- To do -
Within the records, find every line that includes the word "slope" and copy it.

- Before-and-after object listings -
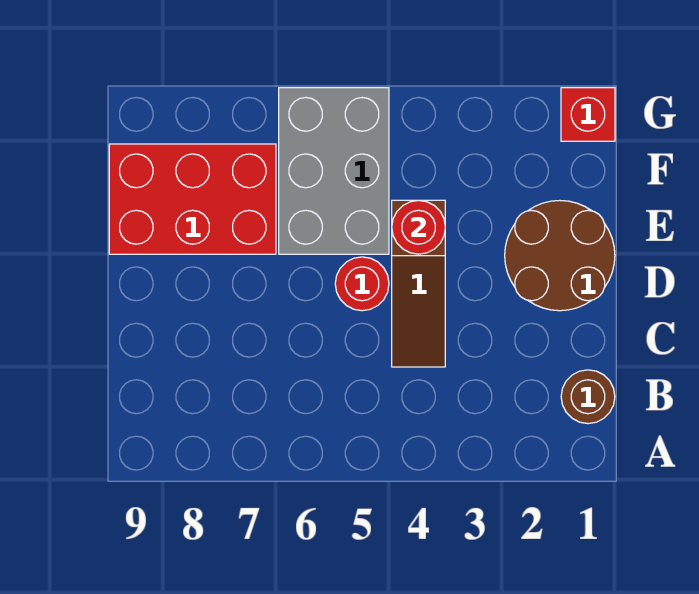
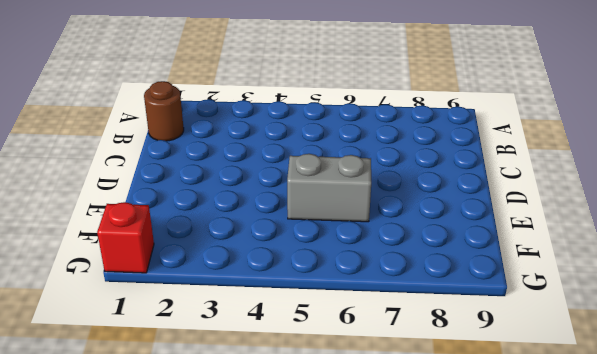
grey brick E5:E6 level 1 -> grey brick E5:G6 level 1
none -> brown slope C4:E4 level 1 top E
none -> brown round brick D1:E2 level 1

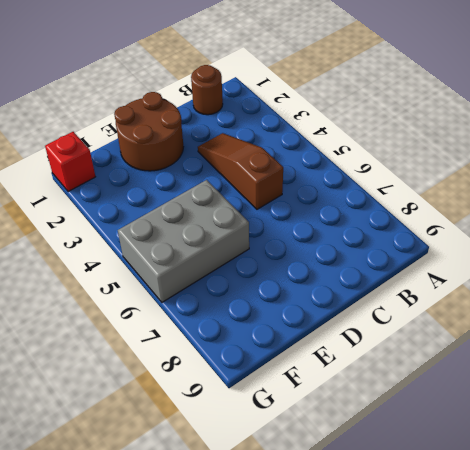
brown slope C3:C5 level 1 top 5 -> brown slope C4:E4 level 1 top E
none -> red round brick D5 level 1
none -> red brick E7:F9 level 1

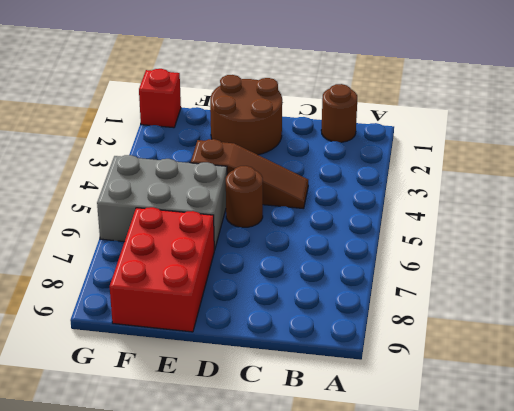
brown round brick D5 level 1 -> red round brick D5 level 1
none -> red round brick E4 level 2

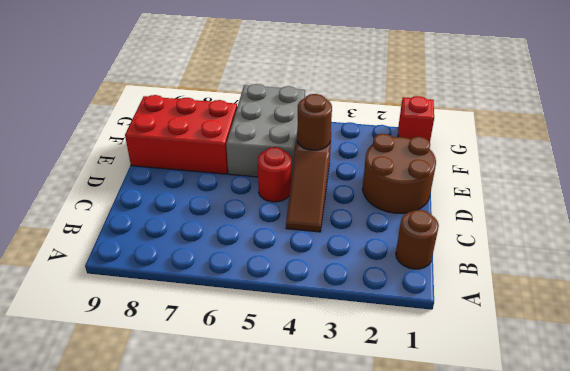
brown round brick E4 level 2 -> red round brick E4 level 2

- Your solution -
none -> brown slope C4:E4 level 1 top E
brown slope C3:C5 level 1 top 5 -> brown slope C4:E4 level 1 top E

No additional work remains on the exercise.